* Task to carry out: An exact copy of all the data below is required.

* Given records:

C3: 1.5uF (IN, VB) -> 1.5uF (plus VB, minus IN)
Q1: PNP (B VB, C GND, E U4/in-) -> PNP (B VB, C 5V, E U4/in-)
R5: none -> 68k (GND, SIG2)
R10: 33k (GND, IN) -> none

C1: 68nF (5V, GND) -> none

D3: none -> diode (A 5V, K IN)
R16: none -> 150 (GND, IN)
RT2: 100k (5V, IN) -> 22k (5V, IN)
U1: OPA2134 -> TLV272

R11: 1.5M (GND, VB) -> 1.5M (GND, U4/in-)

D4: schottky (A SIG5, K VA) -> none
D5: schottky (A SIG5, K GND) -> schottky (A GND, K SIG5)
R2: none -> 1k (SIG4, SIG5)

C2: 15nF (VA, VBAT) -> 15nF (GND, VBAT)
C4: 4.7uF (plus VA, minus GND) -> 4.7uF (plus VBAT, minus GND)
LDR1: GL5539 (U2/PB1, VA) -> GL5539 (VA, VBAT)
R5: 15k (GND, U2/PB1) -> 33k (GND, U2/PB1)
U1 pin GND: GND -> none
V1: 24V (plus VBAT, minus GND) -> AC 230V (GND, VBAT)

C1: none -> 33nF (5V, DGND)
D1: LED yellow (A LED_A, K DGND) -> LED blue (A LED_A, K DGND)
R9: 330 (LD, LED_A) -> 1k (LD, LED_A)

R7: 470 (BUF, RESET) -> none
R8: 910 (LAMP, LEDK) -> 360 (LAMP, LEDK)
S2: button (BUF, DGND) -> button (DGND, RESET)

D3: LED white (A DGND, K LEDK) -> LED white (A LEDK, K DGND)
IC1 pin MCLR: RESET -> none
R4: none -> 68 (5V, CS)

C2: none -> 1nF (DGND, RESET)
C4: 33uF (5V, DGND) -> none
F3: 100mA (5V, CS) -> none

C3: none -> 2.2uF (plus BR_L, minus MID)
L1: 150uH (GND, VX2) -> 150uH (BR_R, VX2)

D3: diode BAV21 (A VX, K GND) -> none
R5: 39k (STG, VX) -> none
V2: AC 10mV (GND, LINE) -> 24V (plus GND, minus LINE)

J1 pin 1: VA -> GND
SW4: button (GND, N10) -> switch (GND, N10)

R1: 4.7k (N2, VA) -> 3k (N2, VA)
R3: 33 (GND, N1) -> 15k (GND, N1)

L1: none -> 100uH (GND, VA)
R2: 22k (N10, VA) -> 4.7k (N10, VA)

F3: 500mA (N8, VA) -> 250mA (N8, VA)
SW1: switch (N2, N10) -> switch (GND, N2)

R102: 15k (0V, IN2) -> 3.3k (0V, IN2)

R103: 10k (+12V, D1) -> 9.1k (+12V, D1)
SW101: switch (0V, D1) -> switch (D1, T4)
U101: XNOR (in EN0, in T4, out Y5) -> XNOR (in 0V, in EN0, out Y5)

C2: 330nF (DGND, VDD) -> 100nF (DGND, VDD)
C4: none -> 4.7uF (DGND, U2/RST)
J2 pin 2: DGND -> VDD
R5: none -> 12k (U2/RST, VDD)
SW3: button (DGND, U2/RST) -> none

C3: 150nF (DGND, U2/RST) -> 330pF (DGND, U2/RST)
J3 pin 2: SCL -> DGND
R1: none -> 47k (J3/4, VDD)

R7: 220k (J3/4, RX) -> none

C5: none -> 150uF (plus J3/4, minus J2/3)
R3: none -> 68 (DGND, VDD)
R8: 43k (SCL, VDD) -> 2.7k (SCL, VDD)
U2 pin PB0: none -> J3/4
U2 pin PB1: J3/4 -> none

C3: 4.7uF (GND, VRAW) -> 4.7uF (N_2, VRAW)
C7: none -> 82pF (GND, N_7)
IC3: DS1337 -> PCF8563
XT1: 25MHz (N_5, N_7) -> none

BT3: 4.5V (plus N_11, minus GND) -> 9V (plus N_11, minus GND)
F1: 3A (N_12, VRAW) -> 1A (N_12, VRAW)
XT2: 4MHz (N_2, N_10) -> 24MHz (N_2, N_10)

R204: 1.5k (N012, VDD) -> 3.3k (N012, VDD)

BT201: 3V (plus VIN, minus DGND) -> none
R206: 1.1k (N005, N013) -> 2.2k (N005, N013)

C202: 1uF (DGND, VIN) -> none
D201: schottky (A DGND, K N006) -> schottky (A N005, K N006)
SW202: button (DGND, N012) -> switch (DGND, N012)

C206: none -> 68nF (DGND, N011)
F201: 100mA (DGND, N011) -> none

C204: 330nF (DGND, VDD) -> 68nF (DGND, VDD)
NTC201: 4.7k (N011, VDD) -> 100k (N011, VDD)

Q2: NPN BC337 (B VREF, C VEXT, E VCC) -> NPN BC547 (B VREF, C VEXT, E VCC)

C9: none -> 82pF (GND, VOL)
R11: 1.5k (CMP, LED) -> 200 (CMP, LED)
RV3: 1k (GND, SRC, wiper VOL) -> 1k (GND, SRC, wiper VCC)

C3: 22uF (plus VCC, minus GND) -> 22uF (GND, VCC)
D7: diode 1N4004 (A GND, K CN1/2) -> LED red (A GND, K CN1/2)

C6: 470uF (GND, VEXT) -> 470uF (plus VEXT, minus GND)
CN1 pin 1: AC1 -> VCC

* Written solution:
C3: 1.5uF (IN, VB) -> 1.5uF (plus VB, minus IN)
Q1: PNP (B VB, C GND, E U4/in-) -> PNP (B VB, C 5V, E U4/in-)
R5: none -> 68k (GND, SIG2)
R10: 33k (GND, IN) -> none

C1: 68nF (5V, GND) -> none

D3: none -> diode (A 5V, K IN)
R16: none -> 150 (GND, IN)
RT2: 100k (5V, IN) -> 22k (5V, IN)
U1: OPA2134 -> TLV272

R11: 1.5M (GND, VB) -> 1.5M (GND, U4/in-)

D4: schottky (A SIG5, K VA) -> none
D5: schottky (A SIG5, K GND) -> schottky (A GND, K SIG5)
R2: none -> 1k (SIG4, SIG5)

C2: 15nF (VA, VBAT) -> 15nF (GND, VBAT)
C4: 4.7uF (plus VA, minus GND) -> 4.7uF (plus VBAT, minus GND)
LDR1: GL5539 (U2/PB1, VA) -> GL5539 (VA, VBAT)
R5: 15k (GND, U2/PB1) -> 33k (GND, U2/PB1)
U1 pin GND: GND -> none
V1: 24V (plus VBAT, minus GND) -> AC 230V (GND, VBAT)

C1: none -> 33nF (5V, DGND)
D1: LED yellow (A LED_A, K DGND) -> LED blue (A LED_A, K DGND)
R9: 330 (LD, LED_A) -> 1k (LD, LED_A)

R7: 470 (BUF, RESET) -> none
R8: 910 (LAMP, LEDK) -> 360 (LAMP, LEDK)
S2: button (BUF, DGND) -> button (DGND, RESET)

D3: LED white (A DGND, K LEDK) -> LED white (A LEDK, K DGND)
IC1 pin MCLR: RESET -> none
R4: none -> 68 (5V, CS)

C2: none -> 1nF (DGND, RESET)
C4: 33uF (5V, DGND) -> none
F3: 100mA (5V, CS) -> none

C3: none -> 2.2uF (plus BR_L, minus MID)
L1: 150uH (GND, VX2) -> 150uH (BR_R, VX2)

D3: diode BAV21 (A VX, K GND) -> none
R5: 39k (STG, VX) -> none
V2: AC 10mV (GND, LINE) -> 24V (plus GND, minus LINE)

J1 pin 1: VA -> GND
SW4: button (GND, N10) -> switch (GND, N10)

R1: 4.7k (N2, VA) -> 3k (N2, VA)
R3: 33 (GND, N1) -> 15k (GND, N1)

L1: none -> 100uH (GND, VA)
R2: 22k (N10, VA) -> 4.7k (N10, VA)

F3: 500mA (N8, VA) -> 250mA (N8, VA)
SW1: switch (N2, N10) -> switch (GND, N2)

R102: 15k (0V, IN2) -> 3.3k (0V, IN2)

R103: 10k (+12V, D1) -> 9.1k (+12V, D1)
SW101: switch (0V, D1) -> switch (D1, T4)
U101: XNOR (in EN0, in T4, out Y5) -> XNOR (in 0V, in EN0, out Y5)

C2: 330nF (DGND, VDD) -> 100nF (DGND, VDD)
C4: none -> 4.7uF (DGND, U2/RST)
J2 pin 2: DGND -> VDD
R5: none -> 12k (U2/RST, VDD)
SW3: button (DGND, U2/RST) -> none

C3: 150nF (DGND, U2/RST) -> 330pF (DGND, U2/RST)
J3 pin 2: SCL -> DGND
R1: none -> 47k (J3/4, VDD)

R7: 220k (J3/4, RX) -> none

C5: none -> 150uF (plus J3/4, minus J2/3)
R3: none -> 68 (DGND, VDD)
R8: 43k (SCL, VDD) -> 2.7k (SCL, VDD)
U2 pin PB0: none -> J3/4
U2 pin PB1: J3/4 -> none

C3: 4.7uF (GND, VRAW) -> 4.7uF (N_2, VRAW)
C7: none -> 82pF (GND, N_7)
IC3: DS1337 -> PCF8563
XT1: 25MHz (N_5, N_7) -> none

BT3: 4.5V (plus N_11, minus GND) -> 9V (plus N_11, minus GND)
F1: 3A (N_12, VRAW) -> 1A (N_12, VRAW)
XT2: 4MHz (N_2, N_10) -> 24MHz (N_2, N_10)

R204: 1.5k (N012, VDD) -> 3.3k (N012, VDD)

BT201: 3V (plus VIN, minus DGND) -> none
R206: 1.1k (N005, N013) -> 2.2k (N005, N013)

C202: 1uF (DGND, VIN) -> none
D201: schottky (A DGND, K N006) -> schottky (A N005, K N006)
SW202: button (DGND, N012) -> switch (DGND, N012)

C206: none -> 68nF (DGND, N011)
F201: 100mA (DGND, N011) -> none

C204: 330nF (DGND, VDD) -> 68nF (DGND, VDD)
NTC201: 4.7k (N011, VDD) -> 100k (N011, VDD)

Q2: NPN BC337 (B VREF, C VEXT, E VCC) -> NPN BC547 (B VREF, C VEXT, E VCC)

C9: none -> 82pF (GND, VOL)
R11: 1.5k (CMP, LED) -> 200 (CMP, LED)
RV3: 1k (GND, SRC, wiper VOL) -> 1k (GND, SRC, wiper VCC)

C3: 22uF (plus VCC, minus GND) -> 22uF (GND, VCC)
D7: diode 1N4004 (A GND, K CN1/2) -> LED red (A GND, K CN1/2)

C6: 470uF (GND, VEXT) -> 470uF (plus VEXT, minus GND)
CN1 pin 1: AC1 -> VCC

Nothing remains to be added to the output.